▶ _ASSIGNED TASK_
Go to the line in the entries below that holds "green toothbrush: 1 -> 0" and repeat exactly from there through the line that holds "white shoe: 2 -> 3", inclusive.

** SOURCE DATA follows **

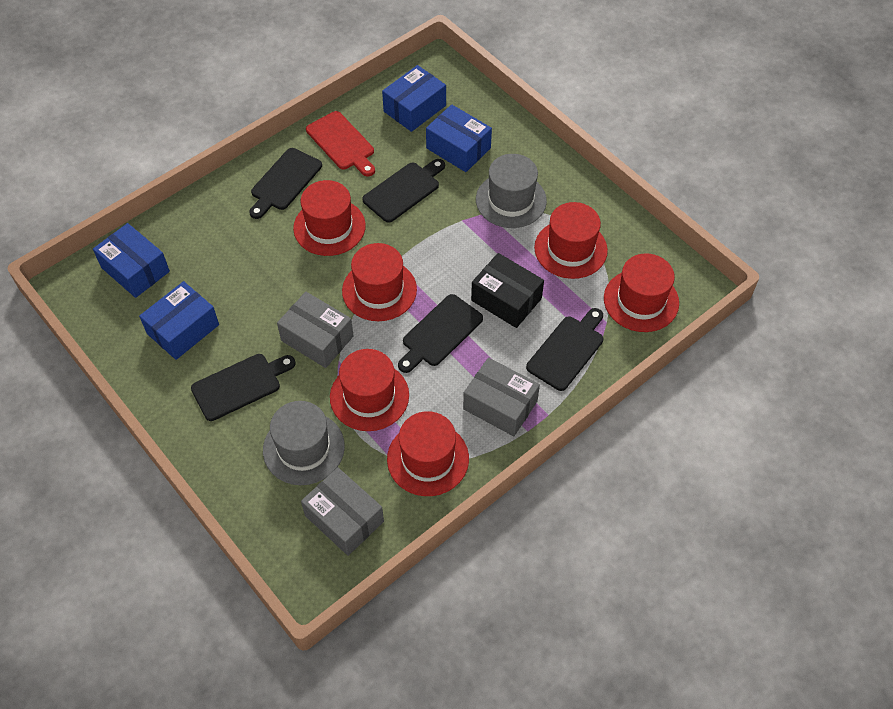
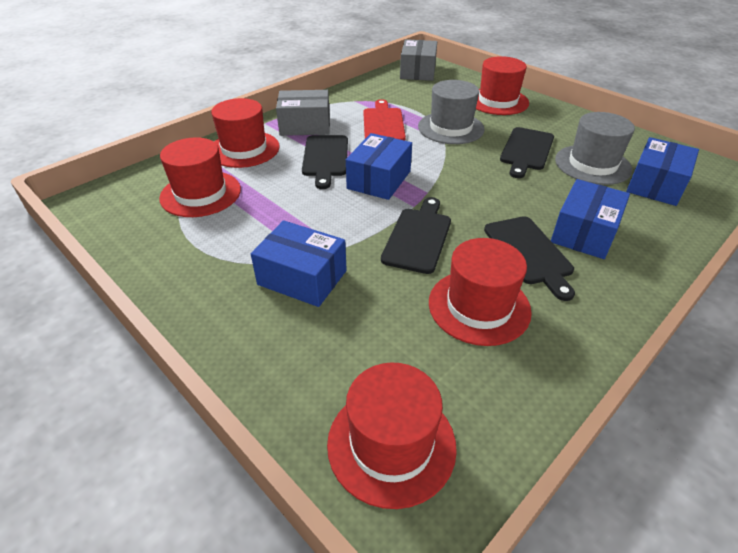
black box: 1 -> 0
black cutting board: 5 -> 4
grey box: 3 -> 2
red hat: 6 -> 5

** End of SOURCE DATA **
** SOURCE DATA follows **

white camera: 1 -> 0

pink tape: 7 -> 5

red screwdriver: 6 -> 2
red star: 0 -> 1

** End of SOURCE DATA **
** SOURCE DATA follows **

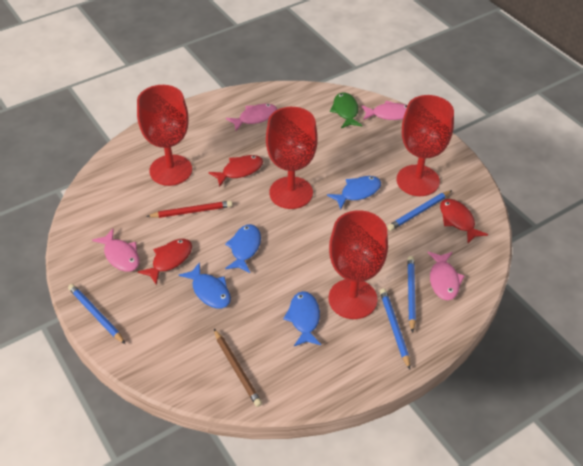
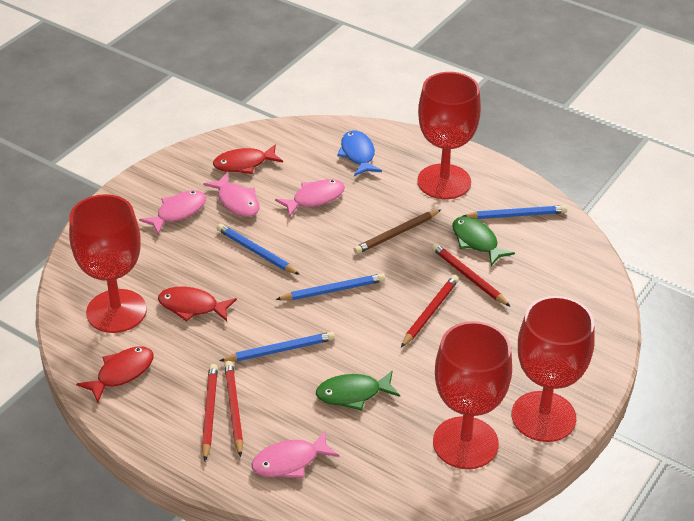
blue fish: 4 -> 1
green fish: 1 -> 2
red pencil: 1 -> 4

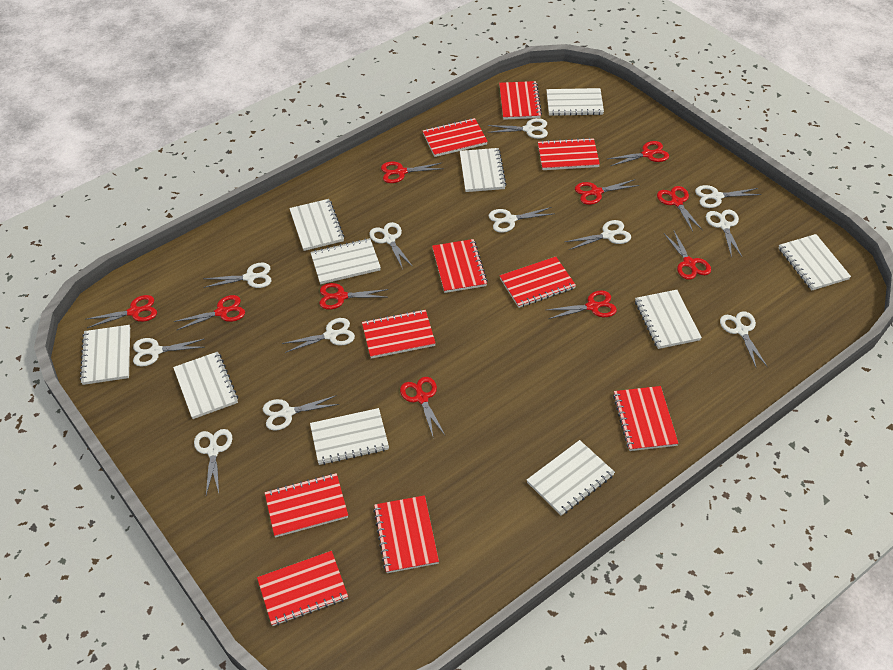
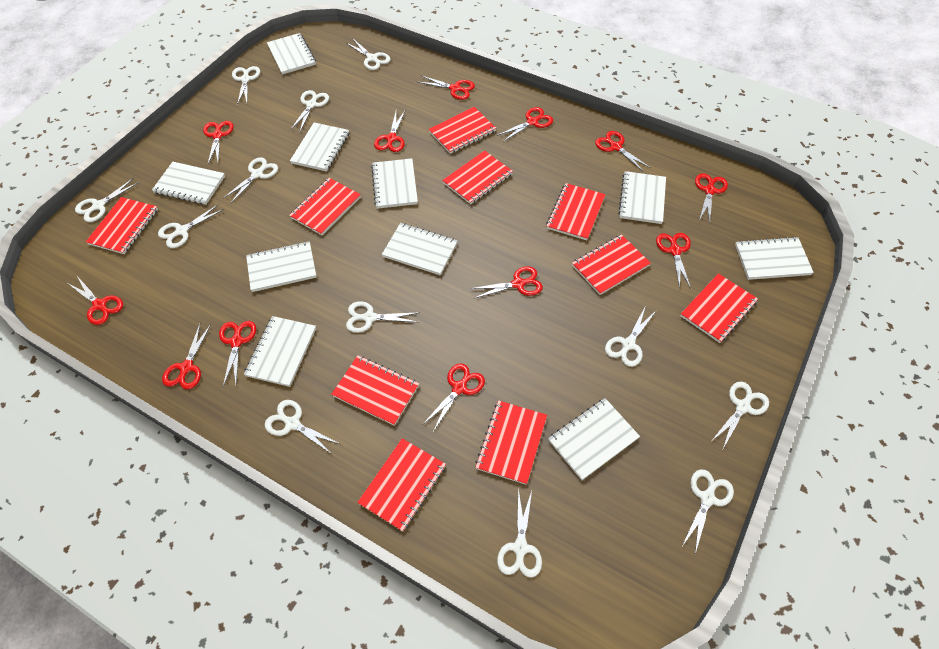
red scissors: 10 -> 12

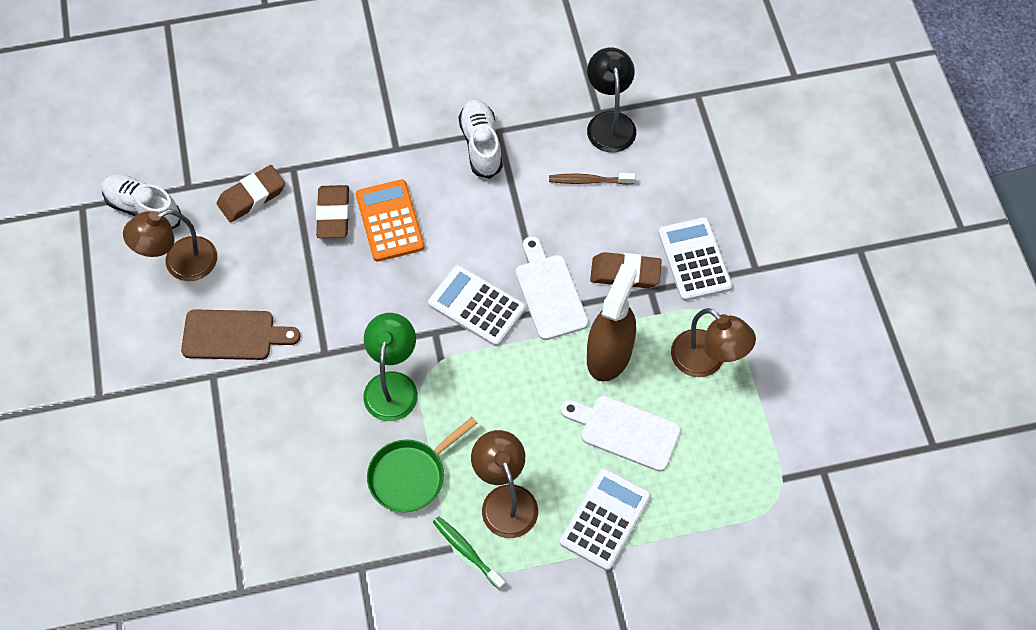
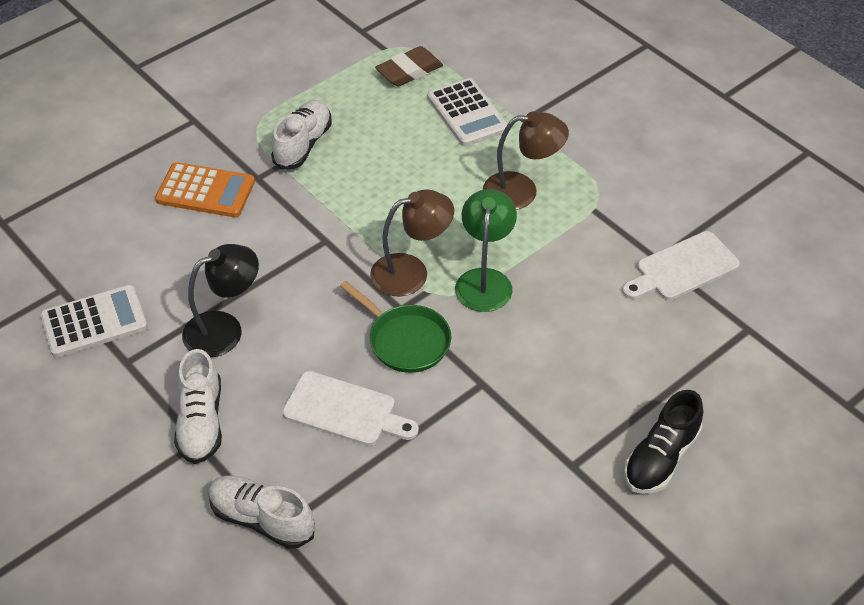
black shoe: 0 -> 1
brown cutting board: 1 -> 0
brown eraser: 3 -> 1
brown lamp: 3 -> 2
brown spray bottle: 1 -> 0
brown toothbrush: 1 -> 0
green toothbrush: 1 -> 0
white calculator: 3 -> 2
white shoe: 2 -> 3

** End of SOURCE DATA **

▶ _SOLUTION FOR THIS PROBLEM_
green toothbrush: 1 -> 0
white calculator: 3 -> 2
white shoe: 2 -> 3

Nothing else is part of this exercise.